◆ **RECORDS TO PROCESS**:
⁂
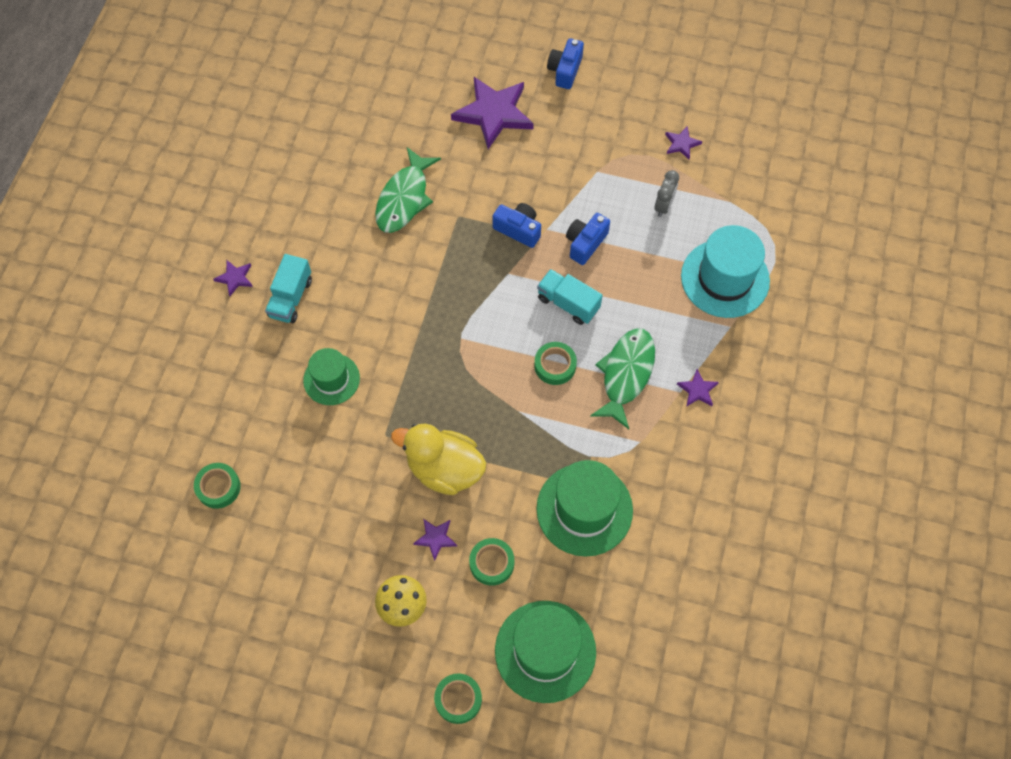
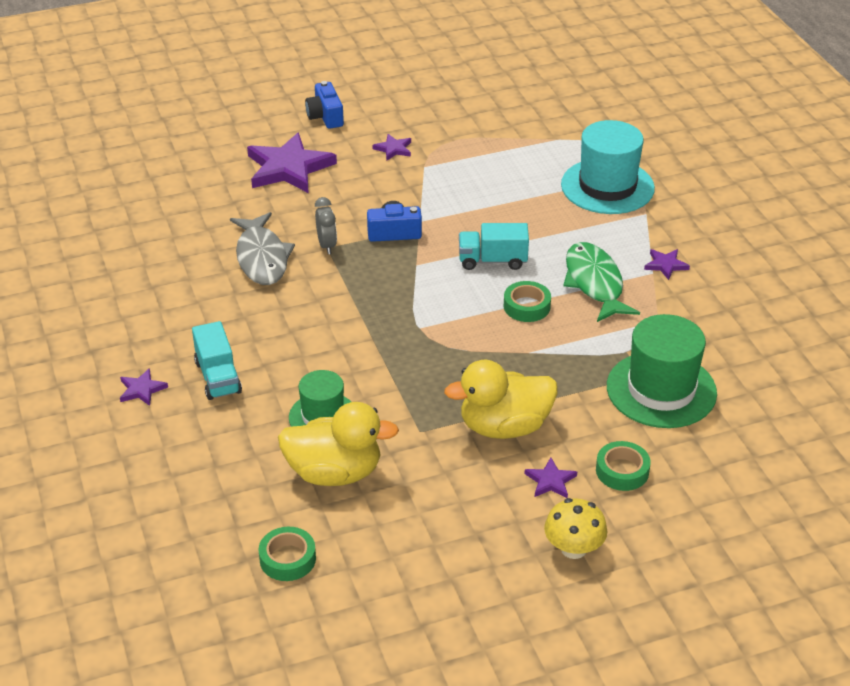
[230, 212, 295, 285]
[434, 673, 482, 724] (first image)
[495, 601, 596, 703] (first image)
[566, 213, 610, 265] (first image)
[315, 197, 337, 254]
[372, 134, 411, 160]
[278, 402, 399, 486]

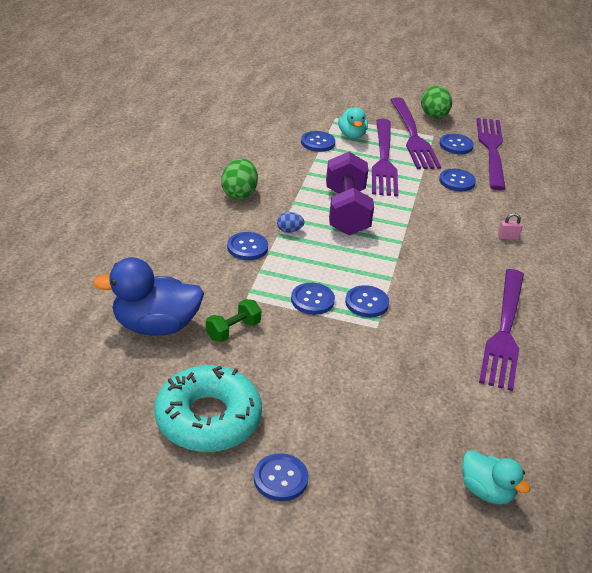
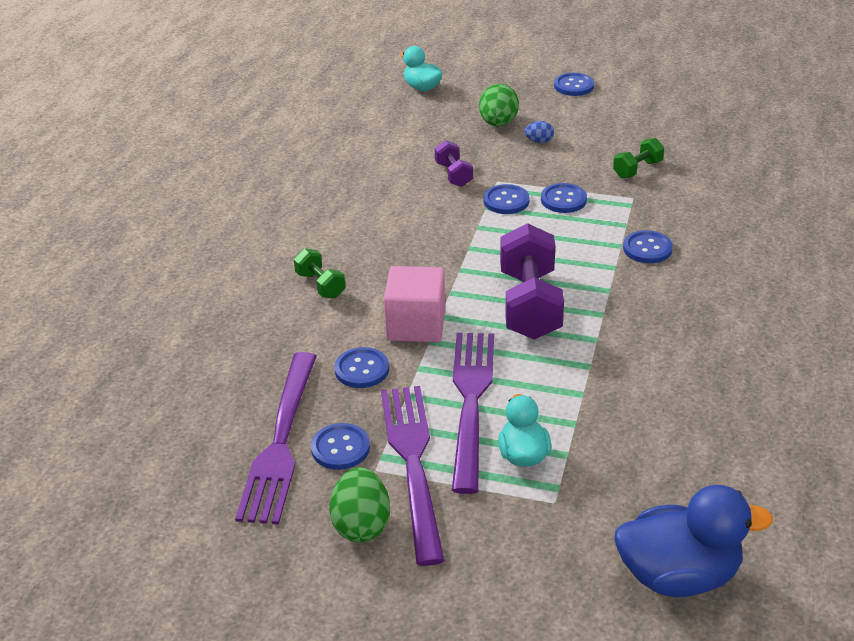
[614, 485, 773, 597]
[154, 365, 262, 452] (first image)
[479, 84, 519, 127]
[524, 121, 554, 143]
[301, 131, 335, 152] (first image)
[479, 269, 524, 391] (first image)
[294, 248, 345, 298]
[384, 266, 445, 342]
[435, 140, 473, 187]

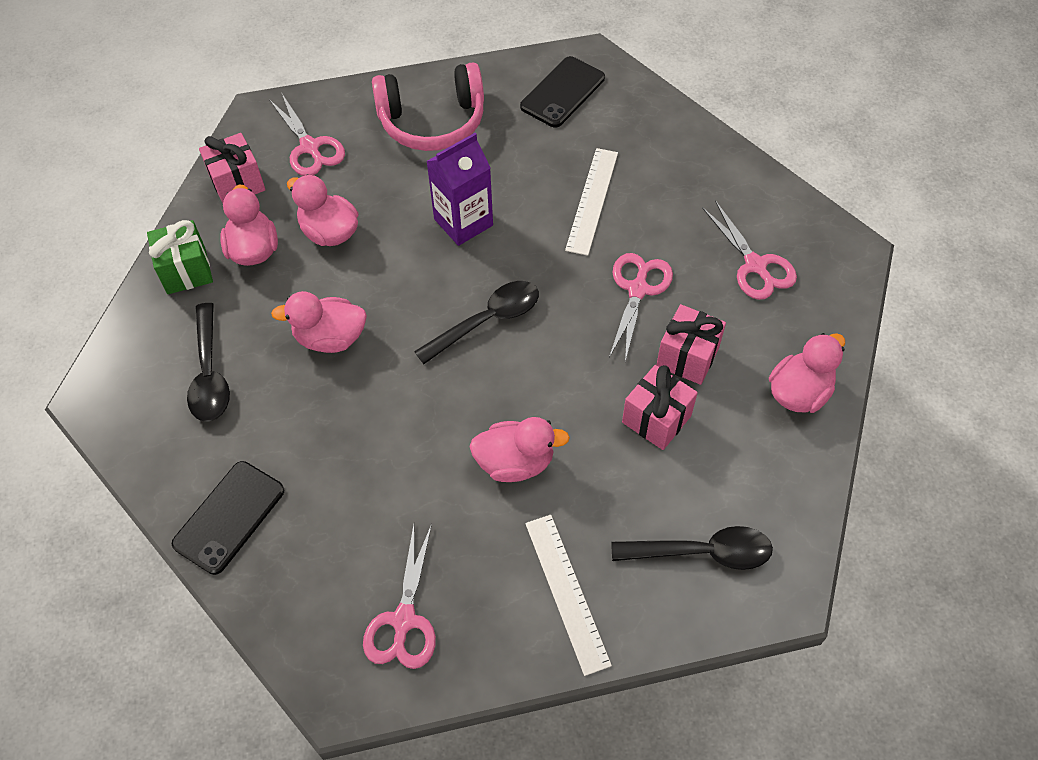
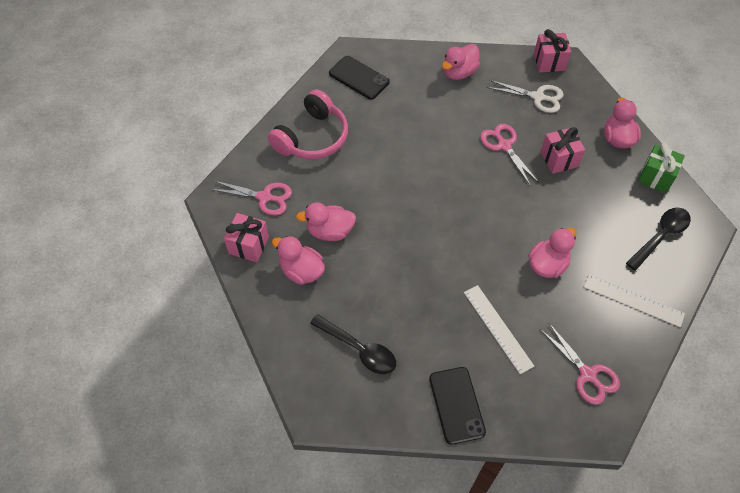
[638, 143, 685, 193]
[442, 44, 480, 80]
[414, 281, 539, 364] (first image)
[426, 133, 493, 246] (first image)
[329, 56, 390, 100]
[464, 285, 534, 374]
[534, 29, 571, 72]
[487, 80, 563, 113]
⁂
◆ **REQUIRED WORK**: Show each line of the material that includes the string "first" by copying it.

◆ **EXERCISE ANSWER**:
[434, 673, 482, 724] (first image)
[495, 601, 596, 703] (first image)
[566, 213, 610, 265] (first image)
[154, 365, 262, 452] (first image)
[301, 131, 335, 152] (first image)
[479, 269, 524, 391] (first image)
[414, 281, 539, 364] (first image)
[426, 133, 493, 246] (first image)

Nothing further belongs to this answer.